◆ TRY IT
A complete, unaltered copy of the listing is needed. Write it out.
========================================
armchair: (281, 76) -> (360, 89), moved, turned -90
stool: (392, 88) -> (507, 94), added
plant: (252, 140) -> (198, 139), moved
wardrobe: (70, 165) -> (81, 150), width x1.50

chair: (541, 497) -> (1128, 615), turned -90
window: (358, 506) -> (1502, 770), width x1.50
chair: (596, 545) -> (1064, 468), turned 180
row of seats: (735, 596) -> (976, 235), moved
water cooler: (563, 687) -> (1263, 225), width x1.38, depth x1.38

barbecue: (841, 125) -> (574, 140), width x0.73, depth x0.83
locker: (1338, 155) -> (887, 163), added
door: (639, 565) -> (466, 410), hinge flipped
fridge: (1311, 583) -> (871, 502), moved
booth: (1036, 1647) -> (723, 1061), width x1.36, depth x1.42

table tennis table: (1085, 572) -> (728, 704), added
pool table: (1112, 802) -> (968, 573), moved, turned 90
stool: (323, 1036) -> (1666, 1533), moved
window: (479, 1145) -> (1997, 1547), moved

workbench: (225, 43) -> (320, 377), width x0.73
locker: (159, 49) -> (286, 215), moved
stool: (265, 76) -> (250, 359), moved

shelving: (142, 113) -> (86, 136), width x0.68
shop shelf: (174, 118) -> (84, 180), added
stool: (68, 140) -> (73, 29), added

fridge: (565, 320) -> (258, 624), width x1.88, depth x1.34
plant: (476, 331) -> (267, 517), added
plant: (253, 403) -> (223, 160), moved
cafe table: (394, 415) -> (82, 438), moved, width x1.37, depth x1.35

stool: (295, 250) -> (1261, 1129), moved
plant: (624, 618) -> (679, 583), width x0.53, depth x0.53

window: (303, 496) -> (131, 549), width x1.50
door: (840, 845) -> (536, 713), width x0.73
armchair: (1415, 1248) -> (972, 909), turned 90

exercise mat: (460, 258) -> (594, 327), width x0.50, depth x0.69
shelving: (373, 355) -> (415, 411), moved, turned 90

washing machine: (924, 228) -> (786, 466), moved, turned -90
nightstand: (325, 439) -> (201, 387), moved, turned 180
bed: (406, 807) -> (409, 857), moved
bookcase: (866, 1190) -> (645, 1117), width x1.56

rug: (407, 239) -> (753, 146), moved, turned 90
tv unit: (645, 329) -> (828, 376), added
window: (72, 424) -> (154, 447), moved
========================================
◆ RESPONSE TO THIS EXERCISE
armchair: (281, 76) -> (360, 89), moved, turned -90
stool: (392, 88) -> (507, 94), added
plant: (252, 140) -> (198, 139), moved
wardrobe: (70, 165) -> (81, 150), width x1.50

chair: (541, 497) -> (1128, 615), turned -90
window: (358, 506) -> (1502, 770), width x1.50
chair: (596, 545) -> (1064, 468), turned 180
row of seats: (735, 596) -> (976, 235), moved
water cooler: (563, 687) -> (1263, 225), width x1.38, depth x1.38

barbecue: (841, 125) -> (574, 140), width x0.73, depth x0.83
locker: (1338, 155) -> (887, 163), added
door: (639, 565) -> (466, 410), hinge flipped
fridge: (1311, 583) -> (871, 502), moved
booth: (1036, 1647) -> (723, 1061), width x1.36, depth x1.42

table tennis table: (1085, 572) -> (728, 704), added
pool table: (1112, 802) -> (968, 573), moved, turned 90
stool: (323, 1036) -> (1666, 1533), moved
window: (479, 1145) -> (1997, 1547), moved

workbench: (225, 43) -> (320, 377), width x0.73
locker: (159, 49) -> (286, 215), moved
stool: (265, 76) -> (250, 359), moved

shelving: (142, 113) -> (86, 136), width x0.68
shop shelf: (174, 118) -> (84, 180), added
stool: (68, 140) -> (73, 29), added

fridge: (565, 320) -> (258, 624), width x1.88, depth x1.34
plant: (476, 331) -> (267, 517), added
plant: (253, 403) -> (223, 160), moved
cafe table: (394, 415) -> (82, 438), moved, width x1.37, depth x1.35

stool: (295, 250) -> (1261, 1129), moved
plant: (624, 618) -> (679, 583), width x0.53, depth x0.53

window: (303, 496) -> (131, 549), width x1.50
door: (840, 845) -> (536, 713), width x0.73
armchair: (1415, 1248) -> (972, 909), turned 90

exercise mat: (460, 258) -> (594, 327), width x0.50, depth x0.69
shelving: (373, 355) -> (415, 411), moved, turned 90

washing machine: (924, 228) -> (786, 466), moved, turned -90
nightstand: (325, 439) -> (201, 387), moved, turned 180
bed: (406, 807) -> (409, 857), moved
bookcase: (866, 1190) -> (645, 1117), width x1.56

rug: (407, 239) -> (753, 146), moved, turned 90
tv unit: (645, 329) -> (828, 376), added
window: (72, 424) -> (154, 447), moved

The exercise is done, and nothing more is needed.